**** Dataset entries

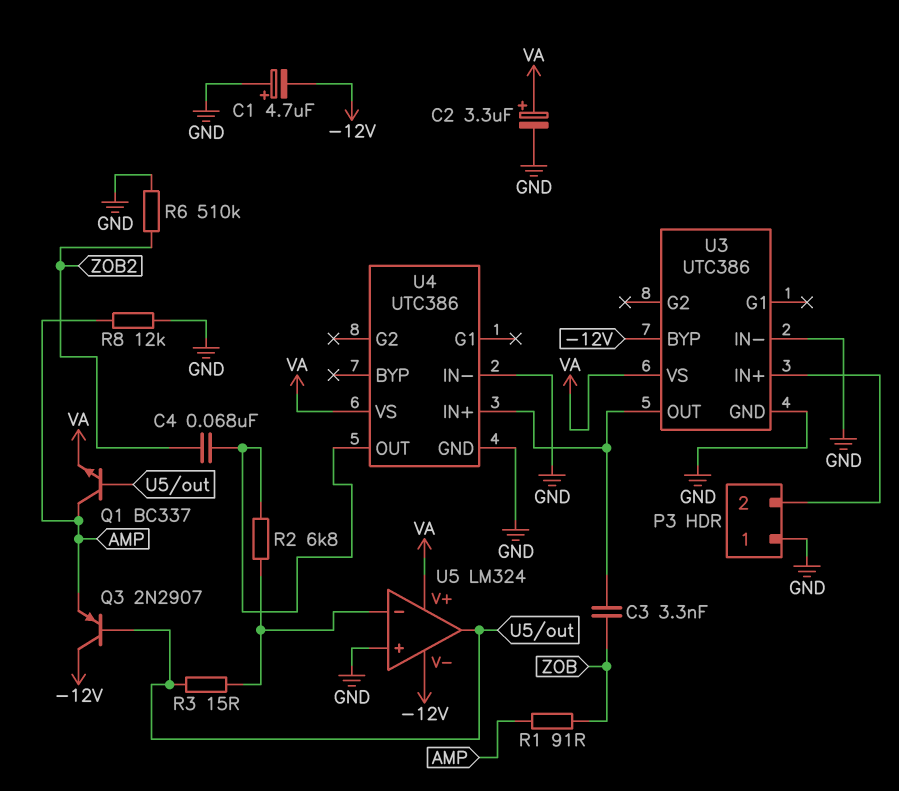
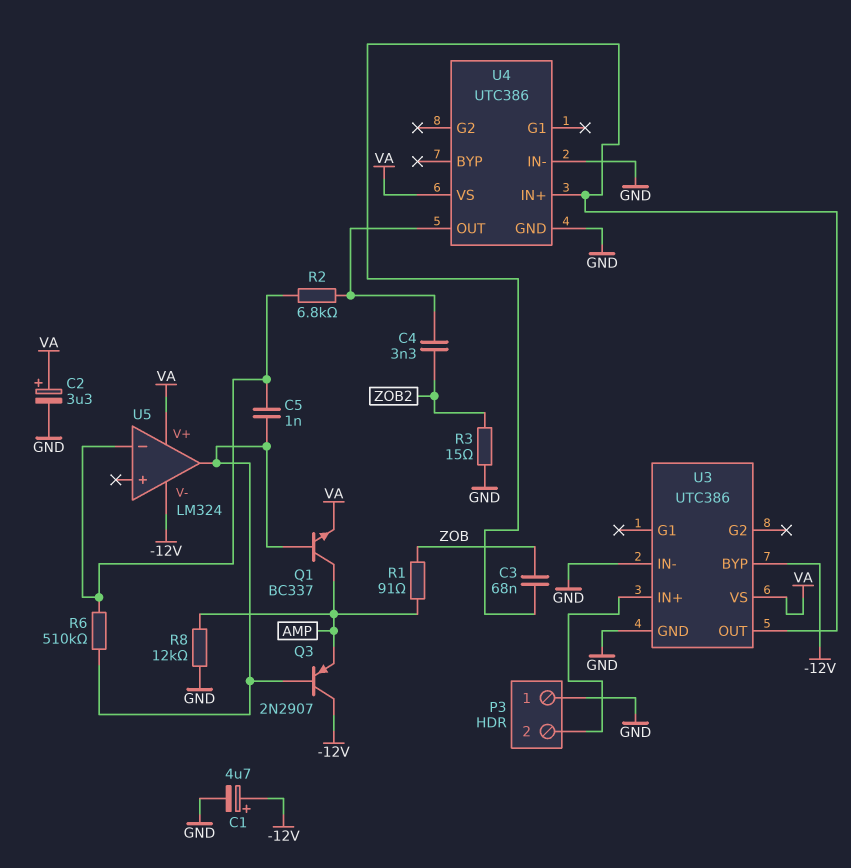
C1: 4.7uF (plus GND, minus -12V) -> 4.7uF (plus -12V, minus GND)
C3: 3.3nF (U3/OUT, ZOB) -> 68nF (U3/OUT, ZOB)
C4: 68nF (U4/OUT, ZOB2) -> 3.3nF (U4/OUT, ZOB2)
C5: none -> 1nF (U5/in-, U5/out)
R3: 15 (U5/in-, U5/out) -> 15 (GND, ZOB2)
R6: 510k (GND, ZOB2) -> 510k (U5/in-, U5/out)
U5 pin in+: GND -> none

********

◆ Assignment:
Copy the records above exactly, leaving out every picture.

◆ Response area:
C1: 4.7uF (plus GND, minus -12V) -> 4.7uF (plus -12V, minus GND)
C3: 3.3nF (U3/OUT, ZOB) -> 68nF (U3/OUT, ZOB)
C4: 68nF (U4/OUT, ZOB2) -> 3.3nF (U4/OUT, ZOB2)
C5: none -> 1nF (U5/in-, U5/out)
R3: 15 (U5/in-, U5/out) -> 15 (GND, ZOB2)
R6: 510k (GND, ZOB2) -> 510k (U5/in-, U5/out)
U5 pin in+: GND -> none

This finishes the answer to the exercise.